Work order => Starting at the beginning of the listing and ending at the line that contains "on (387, 218).", rewrite those lines as a numbered list, leaving out any blank lines.

Recorded information =>

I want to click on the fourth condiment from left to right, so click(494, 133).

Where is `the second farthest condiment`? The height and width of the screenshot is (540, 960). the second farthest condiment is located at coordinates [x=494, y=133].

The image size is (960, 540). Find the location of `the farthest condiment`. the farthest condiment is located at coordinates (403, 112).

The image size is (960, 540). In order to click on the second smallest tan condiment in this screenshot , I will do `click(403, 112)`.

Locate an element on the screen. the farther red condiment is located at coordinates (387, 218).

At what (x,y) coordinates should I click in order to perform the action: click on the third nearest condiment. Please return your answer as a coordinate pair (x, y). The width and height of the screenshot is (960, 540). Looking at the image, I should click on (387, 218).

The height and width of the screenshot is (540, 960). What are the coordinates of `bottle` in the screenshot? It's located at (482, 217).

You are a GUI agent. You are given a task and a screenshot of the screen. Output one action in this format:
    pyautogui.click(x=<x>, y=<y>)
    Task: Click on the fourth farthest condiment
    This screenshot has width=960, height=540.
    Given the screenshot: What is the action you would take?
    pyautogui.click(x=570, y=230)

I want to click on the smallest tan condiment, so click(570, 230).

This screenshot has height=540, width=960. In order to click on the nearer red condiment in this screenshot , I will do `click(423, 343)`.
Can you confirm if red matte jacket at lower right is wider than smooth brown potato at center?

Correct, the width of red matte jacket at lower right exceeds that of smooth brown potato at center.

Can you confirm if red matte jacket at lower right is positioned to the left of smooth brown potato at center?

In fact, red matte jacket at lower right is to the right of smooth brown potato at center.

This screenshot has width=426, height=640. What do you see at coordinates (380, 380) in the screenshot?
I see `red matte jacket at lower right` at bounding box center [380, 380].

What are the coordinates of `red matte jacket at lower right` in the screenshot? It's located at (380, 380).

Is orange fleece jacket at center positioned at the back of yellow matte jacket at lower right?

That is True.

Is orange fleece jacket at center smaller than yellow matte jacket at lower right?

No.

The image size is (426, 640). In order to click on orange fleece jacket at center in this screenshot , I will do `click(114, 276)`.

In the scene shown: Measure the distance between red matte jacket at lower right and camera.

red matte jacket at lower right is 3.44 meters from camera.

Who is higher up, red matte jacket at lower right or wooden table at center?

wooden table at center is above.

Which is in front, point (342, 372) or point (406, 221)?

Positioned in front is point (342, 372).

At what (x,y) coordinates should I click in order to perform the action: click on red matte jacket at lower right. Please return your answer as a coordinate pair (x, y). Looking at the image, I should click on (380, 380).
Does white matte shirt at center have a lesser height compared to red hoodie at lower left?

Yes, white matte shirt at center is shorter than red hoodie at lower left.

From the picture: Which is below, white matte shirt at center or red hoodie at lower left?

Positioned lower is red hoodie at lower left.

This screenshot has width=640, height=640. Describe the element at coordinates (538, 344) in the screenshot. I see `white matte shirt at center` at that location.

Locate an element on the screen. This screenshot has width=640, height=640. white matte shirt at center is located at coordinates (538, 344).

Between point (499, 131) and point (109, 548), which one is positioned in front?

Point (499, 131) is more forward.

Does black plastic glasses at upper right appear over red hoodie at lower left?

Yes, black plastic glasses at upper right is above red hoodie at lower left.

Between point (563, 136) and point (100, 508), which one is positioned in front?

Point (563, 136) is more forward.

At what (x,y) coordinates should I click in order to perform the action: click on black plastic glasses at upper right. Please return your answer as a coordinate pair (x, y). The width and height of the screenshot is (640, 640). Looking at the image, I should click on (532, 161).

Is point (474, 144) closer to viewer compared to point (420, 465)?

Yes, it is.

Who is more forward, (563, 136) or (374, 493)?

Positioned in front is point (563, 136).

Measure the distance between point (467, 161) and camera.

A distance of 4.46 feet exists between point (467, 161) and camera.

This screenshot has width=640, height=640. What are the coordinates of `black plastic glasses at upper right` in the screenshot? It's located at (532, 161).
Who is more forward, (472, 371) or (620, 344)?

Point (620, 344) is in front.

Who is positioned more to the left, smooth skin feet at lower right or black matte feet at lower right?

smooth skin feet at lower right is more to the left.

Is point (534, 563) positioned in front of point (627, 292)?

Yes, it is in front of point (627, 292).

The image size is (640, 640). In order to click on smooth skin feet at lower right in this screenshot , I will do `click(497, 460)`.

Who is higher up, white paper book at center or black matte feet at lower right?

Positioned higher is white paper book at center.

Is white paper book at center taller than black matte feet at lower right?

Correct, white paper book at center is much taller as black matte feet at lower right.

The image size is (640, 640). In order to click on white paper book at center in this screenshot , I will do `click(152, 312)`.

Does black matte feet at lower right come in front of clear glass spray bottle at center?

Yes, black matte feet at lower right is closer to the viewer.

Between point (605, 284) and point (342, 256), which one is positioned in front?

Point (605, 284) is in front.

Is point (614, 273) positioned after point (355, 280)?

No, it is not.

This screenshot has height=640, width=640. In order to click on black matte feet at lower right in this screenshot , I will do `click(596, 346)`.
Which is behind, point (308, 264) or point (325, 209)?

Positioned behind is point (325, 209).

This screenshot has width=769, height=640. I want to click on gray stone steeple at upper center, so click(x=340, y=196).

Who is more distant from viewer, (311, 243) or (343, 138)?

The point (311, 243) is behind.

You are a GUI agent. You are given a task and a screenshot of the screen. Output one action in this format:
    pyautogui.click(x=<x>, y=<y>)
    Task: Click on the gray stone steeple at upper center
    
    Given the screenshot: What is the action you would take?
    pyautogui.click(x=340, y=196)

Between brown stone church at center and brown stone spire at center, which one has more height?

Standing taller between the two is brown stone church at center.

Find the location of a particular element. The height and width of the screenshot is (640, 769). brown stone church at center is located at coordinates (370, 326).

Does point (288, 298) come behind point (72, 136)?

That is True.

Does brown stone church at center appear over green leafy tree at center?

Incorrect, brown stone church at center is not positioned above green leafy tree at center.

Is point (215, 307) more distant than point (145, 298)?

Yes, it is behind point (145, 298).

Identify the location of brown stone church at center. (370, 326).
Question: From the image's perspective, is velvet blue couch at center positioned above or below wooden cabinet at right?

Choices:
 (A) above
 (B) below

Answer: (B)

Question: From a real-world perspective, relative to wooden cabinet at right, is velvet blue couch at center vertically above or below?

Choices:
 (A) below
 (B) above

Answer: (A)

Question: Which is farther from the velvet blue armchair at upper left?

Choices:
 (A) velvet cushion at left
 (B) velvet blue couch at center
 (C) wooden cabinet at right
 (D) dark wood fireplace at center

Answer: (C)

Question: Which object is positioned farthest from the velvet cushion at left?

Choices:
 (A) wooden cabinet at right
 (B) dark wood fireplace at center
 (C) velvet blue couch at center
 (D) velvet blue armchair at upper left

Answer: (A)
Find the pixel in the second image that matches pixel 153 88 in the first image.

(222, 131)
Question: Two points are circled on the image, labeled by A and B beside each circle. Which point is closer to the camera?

Exercise solution =>
1. I want to click on the fourth condiment from left to right, so click(494, 133).
2. Where is `the second farthest condiment`? The height and width of the screenshot is (540, 960). the second farthest condiment is located at coordinates [x=494, y=133].
3. The image size is (960, 540). Find the location of `the farthest condiment`. the farthest condiment is located at coordinates (403, 112).
4. The image size is (960, 540). In order to click on the second smallest tan condiment in this screenshot , I will do `click(403, 112)`.
5. Locate an element on the screen. the farther red condiment is located at coordinates (387, 218).
6. At what (x,y) coordinates should I click in order to perform the action: click on the third nearest condiment. Please return your answer as a coordinate pair (x, y). The width and height of the screenshot is (960, 540). Looking at the image, I should click on (387, 218).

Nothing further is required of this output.